- **TO BE DONE**: Copy every entry below word for word, leaving out the pictures.
Start
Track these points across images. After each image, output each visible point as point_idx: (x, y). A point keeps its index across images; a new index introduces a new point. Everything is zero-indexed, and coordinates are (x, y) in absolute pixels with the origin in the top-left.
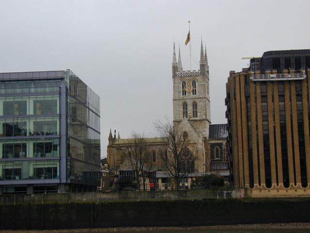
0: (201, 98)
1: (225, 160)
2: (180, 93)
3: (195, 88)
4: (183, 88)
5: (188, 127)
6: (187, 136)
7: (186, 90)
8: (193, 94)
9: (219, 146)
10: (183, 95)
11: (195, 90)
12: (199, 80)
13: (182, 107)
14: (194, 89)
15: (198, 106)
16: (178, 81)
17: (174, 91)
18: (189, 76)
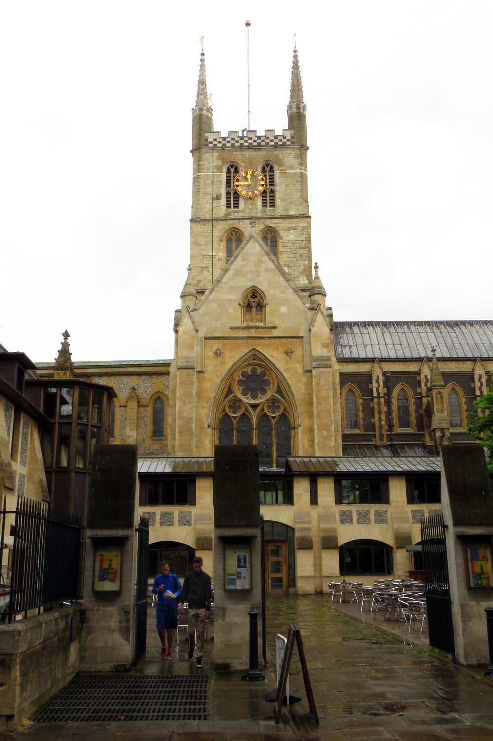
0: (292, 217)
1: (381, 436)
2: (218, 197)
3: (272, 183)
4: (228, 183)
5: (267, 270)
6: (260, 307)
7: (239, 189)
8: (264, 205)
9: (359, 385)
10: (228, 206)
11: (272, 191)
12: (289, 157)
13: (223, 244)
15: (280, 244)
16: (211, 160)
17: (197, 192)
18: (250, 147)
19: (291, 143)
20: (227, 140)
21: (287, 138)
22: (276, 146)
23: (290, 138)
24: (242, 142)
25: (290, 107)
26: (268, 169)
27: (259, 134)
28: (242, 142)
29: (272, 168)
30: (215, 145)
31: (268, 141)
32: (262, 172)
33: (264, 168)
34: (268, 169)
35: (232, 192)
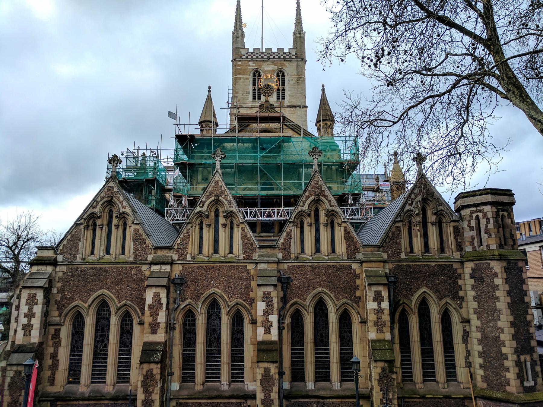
End
- **RESULT FOR THIS EXERCISE**:
Track these points across images. After each image, output each visible point as point_idx: (x, y). A point keeps its index across images; a new index introduces a new point. Everything is zero-indexed, and coordinates are (x, y) in absolute pixels with the origin in the top-left.
0: (201, 98)
1: (225, 160)
2: (180, 93)
3: (195, 88)
4: (183, 88)
5: (188, 127)
6: (187, 136)
7: (186, 90)
8: (193, 94)
9: (219, 146)
10: (183, 95)
11: (195, 90)
12: (199, 80)
13: (182, 107)
14: (194, 89)
15: (198, 106)
16: (178, 81)
17: (174, 91)
18: (189, 76)
0: (292, 217)
1: (381, 436)
2: (218, 197)
3: (272, 183)
4: (228, 183)
5: (267, 270)
6: (260, 307)
7: (239, 189)
8: (264, 205)
9: (359, 385)
10: (228, 206)
11: (272, 191)
12: (289, 157)
13: (223, 244)
15: (280, 244)
16: (211, 160)
17: (197, 192)
18: (250, 147)
19: (291, 143)
20: (227, 140)
21: (287, 138)
22: (276, 146)
23: (290, 138)
24: (242, 142)
25: (290, 107)
26: (268, 169)
27: (259, 134)
28: (242, 142)
29: (272, 168)
30: (215, 145)
31: (268, 141)
32: (262, 172)
33: (264, 168)
34: (268, 169)
35: (232, 192)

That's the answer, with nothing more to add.